(Records excerpted from a collection)
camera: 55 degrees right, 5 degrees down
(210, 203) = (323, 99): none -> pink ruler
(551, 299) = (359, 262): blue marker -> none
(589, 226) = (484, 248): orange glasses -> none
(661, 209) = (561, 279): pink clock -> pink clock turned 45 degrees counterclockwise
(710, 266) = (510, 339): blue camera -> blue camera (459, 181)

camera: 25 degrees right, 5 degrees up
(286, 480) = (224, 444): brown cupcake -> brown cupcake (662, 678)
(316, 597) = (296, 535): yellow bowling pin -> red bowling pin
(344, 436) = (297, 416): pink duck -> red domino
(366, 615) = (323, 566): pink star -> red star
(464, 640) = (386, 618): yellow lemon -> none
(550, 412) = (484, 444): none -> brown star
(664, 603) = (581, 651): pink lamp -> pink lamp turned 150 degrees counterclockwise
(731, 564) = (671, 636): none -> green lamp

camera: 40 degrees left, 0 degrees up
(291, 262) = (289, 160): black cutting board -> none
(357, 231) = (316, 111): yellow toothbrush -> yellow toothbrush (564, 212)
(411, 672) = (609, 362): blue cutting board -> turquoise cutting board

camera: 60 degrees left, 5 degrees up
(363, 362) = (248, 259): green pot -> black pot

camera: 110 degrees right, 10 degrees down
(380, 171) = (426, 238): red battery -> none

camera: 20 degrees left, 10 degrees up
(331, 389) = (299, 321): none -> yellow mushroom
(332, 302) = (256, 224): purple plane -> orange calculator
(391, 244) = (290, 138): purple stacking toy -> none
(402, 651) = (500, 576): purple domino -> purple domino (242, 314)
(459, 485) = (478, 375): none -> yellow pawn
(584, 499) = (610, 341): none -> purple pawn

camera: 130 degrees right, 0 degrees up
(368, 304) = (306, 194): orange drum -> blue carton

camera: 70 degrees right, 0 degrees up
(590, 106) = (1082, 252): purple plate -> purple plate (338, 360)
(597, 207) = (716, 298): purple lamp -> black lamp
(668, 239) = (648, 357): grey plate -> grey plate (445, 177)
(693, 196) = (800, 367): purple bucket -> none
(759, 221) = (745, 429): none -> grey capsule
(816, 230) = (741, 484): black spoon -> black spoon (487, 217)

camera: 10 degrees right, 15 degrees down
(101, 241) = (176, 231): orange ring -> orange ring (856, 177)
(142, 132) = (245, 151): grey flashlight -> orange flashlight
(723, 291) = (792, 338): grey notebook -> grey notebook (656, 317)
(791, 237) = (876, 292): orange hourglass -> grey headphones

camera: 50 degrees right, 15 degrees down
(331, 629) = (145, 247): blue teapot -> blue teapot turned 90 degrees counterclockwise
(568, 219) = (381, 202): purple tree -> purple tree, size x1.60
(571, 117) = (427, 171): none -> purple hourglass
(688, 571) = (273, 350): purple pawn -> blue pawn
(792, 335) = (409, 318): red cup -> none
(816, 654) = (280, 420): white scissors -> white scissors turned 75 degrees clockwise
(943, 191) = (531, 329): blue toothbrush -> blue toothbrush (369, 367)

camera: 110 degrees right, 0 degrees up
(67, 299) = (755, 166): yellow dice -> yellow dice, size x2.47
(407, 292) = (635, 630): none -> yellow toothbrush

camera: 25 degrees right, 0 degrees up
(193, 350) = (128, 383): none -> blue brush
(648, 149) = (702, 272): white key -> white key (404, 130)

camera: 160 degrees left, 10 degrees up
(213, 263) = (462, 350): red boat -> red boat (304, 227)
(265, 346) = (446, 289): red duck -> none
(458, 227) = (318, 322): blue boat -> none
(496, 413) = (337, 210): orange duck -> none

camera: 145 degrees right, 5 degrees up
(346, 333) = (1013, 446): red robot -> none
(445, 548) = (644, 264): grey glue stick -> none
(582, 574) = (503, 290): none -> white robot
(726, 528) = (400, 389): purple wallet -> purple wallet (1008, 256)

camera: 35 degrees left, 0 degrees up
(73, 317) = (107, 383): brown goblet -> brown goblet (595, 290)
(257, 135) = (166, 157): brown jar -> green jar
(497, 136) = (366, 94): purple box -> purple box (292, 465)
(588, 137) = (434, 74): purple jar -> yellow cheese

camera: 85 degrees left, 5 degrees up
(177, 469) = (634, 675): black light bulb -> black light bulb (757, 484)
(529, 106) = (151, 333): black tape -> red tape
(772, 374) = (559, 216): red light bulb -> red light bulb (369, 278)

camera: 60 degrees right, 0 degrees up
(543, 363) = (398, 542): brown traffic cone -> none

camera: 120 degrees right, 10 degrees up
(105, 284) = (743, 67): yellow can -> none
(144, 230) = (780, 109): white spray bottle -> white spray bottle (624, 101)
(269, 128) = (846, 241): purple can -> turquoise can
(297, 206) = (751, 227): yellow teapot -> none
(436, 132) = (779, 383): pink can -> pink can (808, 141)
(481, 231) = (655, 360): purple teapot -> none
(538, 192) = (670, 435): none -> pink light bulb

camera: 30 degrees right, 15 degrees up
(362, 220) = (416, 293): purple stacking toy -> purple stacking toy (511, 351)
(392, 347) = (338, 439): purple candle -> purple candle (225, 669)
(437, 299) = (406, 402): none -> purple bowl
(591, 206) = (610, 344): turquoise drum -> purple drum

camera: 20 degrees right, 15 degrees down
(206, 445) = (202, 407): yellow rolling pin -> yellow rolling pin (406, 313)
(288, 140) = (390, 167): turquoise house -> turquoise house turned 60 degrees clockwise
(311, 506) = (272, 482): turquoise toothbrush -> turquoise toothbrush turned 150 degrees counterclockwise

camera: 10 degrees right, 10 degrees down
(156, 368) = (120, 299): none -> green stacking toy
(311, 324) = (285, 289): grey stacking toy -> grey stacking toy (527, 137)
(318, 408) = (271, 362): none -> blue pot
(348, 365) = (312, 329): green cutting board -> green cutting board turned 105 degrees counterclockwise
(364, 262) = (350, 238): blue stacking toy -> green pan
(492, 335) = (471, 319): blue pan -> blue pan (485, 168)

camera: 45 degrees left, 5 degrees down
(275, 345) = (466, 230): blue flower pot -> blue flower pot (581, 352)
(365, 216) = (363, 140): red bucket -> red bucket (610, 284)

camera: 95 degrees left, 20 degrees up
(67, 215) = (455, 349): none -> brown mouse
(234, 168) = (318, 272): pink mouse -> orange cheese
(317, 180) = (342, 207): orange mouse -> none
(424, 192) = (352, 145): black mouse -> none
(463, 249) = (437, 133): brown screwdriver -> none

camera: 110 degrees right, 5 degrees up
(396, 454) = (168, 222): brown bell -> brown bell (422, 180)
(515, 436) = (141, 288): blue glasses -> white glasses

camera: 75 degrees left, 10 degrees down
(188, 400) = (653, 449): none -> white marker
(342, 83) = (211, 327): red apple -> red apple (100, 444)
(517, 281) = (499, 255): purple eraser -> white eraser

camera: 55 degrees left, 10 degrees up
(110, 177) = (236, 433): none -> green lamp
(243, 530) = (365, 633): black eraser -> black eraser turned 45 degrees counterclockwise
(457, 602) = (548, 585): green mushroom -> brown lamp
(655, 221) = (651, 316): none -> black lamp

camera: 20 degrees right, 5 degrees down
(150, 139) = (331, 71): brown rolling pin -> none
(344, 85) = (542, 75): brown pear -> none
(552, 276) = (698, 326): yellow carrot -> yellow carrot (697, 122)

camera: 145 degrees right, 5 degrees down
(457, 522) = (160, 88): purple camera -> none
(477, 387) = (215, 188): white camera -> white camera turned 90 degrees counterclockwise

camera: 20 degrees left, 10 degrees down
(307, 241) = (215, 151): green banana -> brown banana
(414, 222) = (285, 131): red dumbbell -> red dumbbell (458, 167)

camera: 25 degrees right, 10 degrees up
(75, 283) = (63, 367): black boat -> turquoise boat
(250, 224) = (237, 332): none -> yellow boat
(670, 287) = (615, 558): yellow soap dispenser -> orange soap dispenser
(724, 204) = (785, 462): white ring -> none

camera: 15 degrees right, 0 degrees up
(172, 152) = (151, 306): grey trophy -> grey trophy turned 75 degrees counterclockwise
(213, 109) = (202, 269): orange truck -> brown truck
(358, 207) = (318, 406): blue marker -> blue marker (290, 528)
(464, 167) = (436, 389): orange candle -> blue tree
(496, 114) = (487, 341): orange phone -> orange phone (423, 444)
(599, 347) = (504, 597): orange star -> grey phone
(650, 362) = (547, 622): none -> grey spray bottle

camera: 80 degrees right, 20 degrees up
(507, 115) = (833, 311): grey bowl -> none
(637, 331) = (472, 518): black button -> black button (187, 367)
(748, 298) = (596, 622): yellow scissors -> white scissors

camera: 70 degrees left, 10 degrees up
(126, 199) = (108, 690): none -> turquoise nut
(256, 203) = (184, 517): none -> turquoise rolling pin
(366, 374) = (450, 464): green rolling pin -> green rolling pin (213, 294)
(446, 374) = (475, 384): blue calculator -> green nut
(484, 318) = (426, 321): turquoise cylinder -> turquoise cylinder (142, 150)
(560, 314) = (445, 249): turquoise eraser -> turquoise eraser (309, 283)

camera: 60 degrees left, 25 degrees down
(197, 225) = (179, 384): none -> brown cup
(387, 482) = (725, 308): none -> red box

▶ Problem requirements
The lines above from the one with "camera: 70 degrees right, 0 degrees up" through the one with "(571, 117) = (427, 171): none" are to be duplicated exactly, ends included, with nothing added.

▶ The completed task
camera: 70 degrees right, 0 degrees up
(590, 106) = (1082, 252): purple plate -> purple plate (338, 360)
(597, 207) = (716, 298): purple lamp -> black lamp
(668, 239) = (648, 357): grey plate -> grey plate (445, 177)
(693, 196) = (800, 367): purple bucket -> none
(759, 221) = (745, 429): none -> grey capsule
(816, 230) = (741, 484): black spoon -> black spoon (487, 217)

camera: 10 degrees right, 15 degrees down
(101, 241) = (176, 231): orange ring -> orange ring (856, 177)
(142, 132) = (245, 151): grey flashlight -> orange flashlight
(723, 291) = (792, 338): grey notebook -> grey notebook (656, 317)
(791, 237) = (876, 292): orange hourglass -> grey headphones

camera: 50 degrees right, 15 degrees down
(331, 629) = (145, 247): blue teapot -> blue teapot turned 90 degrees counterclockwise
(568, 219) = (381, 202): purple tree -> purple tree, size x1.60
(571, 117) = (427, 171): none -> purple hourglass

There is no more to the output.